Start of INFORMATION
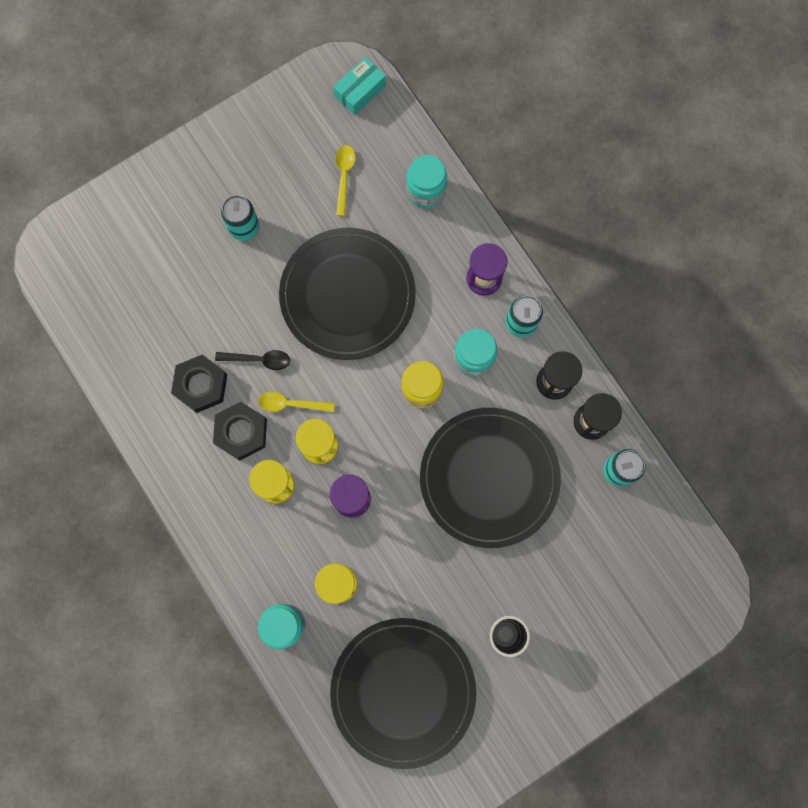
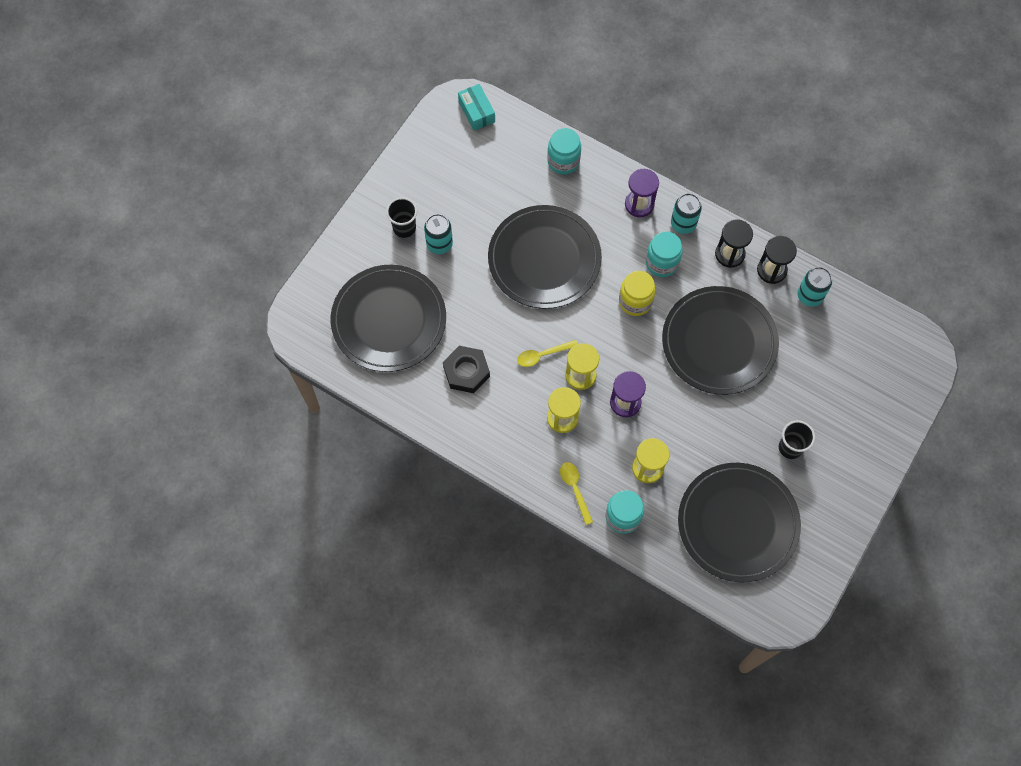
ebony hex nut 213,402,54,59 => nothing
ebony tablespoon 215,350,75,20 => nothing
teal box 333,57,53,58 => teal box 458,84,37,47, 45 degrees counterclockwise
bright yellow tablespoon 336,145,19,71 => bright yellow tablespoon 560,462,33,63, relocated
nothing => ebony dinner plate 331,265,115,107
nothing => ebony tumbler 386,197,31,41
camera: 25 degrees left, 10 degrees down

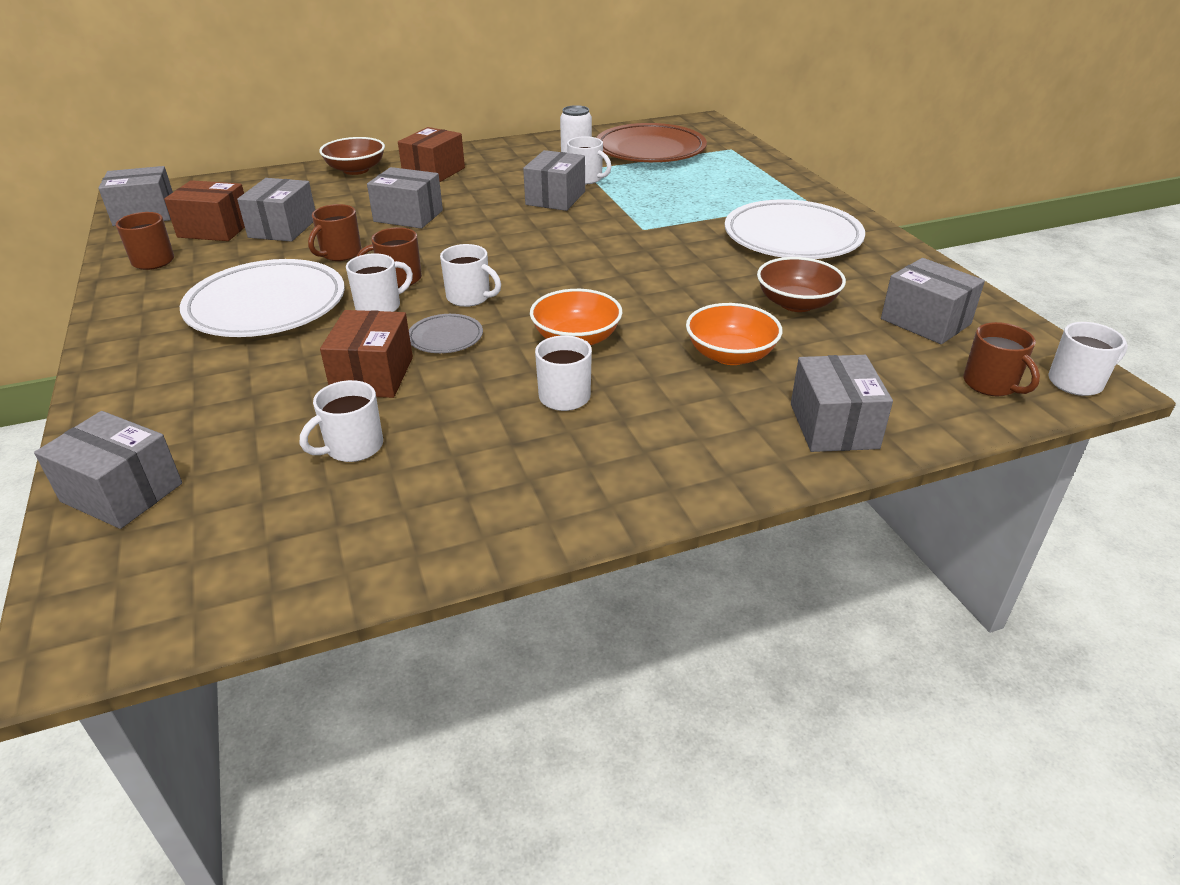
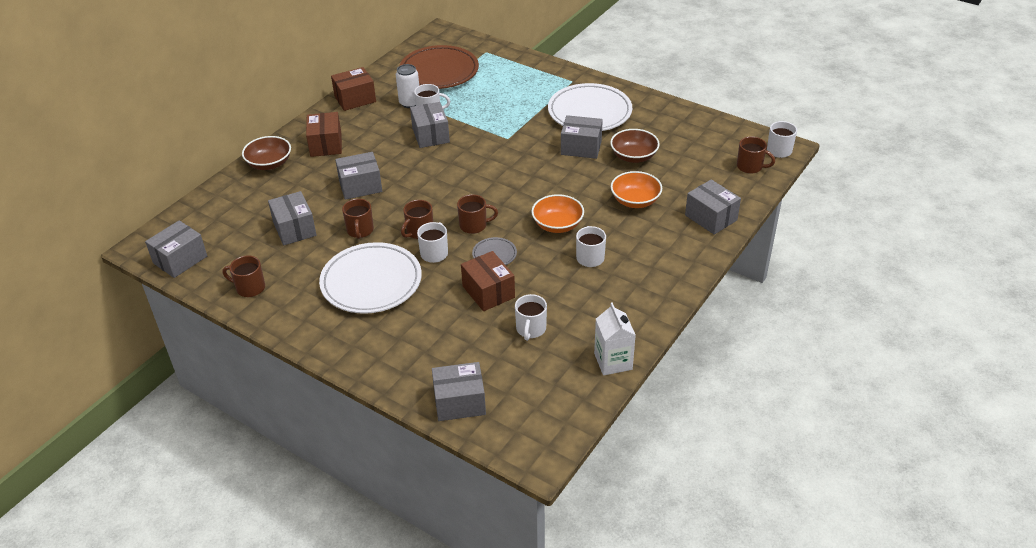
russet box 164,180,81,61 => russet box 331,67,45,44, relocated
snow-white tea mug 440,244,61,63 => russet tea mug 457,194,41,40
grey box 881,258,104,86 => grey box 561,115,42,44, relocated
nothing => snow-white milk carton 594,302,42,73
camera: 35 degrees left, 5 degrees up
End of INFORMATION
What you return must match the material above exactly, minus its pictures.

= RESPONSE BOX =
ebony hex nut 213,402,54,59 => nothing
ebony tablespoon 215,350,75,20 => nothing
teal box 333,57,53,58 => teal box 458,84,37,47, 45 degrees counterclockwise
bright yellow tablespoon 336,145,19,71 => bright yellow tablespoon 560,462,33,63, relocated
nothing => ebony dinner plate 331,265,115,107
nothing => ebony tumbler 386,197,31,41
camera: 25 degrees left, 10 degrees down

russet box 164,180,81,61 => russet box 331,67,45,44, relocated
snow-white tea mug 440,244,61,63 => russet tea mug 457,194,41,40
grey box 881,258,104,86 => grey box 561,115,42,44, relocated
nothing => snow-white milk carton 594,302,42,73
camera: 35 degrees left, 5 degrees up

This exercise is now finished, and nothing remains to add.